Extracted records
"""
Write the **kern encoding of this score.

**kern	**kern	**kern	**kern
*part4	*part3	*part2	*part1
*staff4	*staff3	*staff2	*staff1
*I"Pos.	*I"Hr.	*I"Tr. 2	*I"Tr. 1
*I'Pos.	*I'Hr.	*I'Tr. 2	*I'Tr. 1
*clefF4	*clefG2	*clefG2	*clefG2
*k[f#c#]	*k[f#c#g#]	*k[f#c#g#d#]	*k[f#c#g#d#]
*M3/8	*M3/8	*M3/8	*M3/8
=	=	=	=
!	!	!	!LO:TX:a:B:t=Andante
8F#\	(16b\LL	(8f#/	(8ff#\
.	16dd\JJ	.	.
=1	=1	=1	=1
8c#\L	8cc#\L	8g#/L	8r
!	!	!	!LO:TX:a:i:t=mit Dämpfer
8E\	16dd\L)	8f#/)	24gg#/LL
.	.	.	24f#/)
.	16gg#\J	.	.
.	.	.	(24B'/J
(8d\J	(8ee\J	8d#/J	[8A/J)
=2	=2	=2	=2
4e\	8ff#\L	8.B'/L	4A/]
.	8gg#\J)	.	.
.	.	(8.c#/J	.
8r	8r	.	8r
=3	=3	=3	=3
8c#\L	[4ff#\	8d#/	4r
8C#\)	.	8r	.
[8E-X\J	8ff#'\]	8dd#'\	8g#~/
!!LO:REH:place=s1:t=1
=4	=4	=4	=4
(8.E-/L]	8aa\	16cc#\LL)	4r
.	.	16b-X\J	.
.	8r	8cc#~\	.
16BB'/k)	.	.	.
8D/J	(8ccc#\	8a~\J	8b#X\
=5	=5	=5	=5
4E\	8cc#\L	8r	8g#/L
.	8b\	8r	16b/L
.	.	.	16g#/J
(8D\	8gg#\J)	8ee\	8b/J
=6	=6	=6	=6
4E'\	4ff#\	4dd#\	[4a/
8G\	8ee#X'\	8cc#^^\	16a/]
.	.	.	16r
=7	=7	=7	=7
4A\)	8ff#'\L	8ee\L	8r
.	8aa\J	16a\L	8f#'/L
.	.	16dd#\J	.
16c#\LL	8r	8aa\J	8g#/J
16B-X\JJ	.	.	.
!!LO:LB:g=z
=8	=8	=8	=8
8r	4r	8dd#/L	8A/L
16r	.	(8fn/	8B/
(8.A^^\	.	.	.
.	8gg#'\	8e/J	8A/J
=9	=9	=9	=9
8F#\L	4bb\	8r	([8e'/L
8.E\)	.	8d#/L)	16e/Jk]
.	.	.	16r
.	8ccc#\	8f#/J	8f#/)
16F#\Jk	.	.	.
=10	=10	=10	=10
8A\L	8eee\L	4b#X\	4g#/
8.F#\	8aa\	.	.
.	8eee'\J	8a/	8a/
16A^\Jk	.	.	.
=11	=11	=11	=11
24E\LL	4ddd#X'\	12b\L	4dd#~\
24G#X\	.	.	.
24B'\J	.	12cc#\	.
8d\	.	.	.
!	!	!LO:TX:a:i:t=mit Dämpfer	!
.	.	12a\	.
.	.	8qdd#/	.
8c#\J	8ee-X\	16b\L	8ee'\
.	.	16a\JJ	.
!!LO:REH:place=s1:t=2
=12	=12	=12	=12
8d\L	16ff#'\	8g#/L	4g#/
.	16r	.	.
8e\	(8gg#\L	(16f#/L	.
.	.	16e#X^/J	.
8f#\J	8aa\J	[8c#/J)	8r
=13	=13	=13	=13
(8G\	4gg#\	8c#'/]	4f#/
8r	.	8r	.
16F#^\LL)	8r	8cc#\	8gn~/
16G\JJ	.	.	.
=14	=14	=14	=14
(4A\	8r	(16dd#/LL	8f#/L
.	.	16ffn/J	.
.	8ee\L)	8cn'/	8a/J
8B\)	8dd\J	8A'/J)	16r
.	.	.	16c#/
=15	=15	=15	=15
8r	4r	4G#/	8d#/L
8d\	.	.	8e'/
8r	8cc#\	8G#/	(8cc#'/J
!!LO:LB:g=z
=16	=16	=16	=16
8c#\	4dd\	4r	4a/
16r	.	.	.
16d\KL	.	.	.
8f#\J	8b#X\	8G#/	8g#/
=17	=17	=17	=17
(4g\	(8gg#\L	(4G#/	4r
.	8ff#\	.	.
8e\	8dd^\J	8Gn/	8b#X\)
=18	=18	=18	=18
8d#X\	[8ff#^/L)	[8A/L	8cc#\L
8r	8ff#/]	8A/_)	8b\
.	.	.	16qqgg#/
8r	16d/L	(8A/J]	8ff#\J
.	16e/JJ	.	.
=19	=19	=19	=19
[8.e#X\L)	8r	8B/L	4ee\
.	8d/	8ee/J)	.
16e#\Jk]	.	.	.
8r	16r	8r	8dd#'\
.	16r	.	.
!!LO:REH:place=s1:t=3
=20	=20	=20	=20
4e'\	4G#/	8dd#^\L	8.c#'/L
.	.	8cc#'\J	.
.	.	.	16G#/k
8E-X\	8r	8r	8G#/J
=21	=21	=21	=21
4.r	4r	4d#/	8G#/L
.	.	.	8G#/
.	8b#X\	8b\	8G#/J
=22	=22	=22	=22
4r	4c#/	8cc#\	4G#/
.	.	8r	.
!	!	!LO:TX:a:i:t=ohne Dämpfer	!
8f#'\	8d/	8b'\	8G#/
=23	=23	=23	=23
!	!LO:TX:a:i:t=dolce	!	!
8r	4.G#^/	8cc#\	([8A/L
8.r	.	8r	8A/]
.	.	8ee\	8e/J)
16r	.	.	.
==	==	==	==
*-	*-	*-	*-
"""
• [SET EXERCISE]: Tally the lines above that contain the string "place". Reply with the count alone.

• [TASK RESPONSE]: 3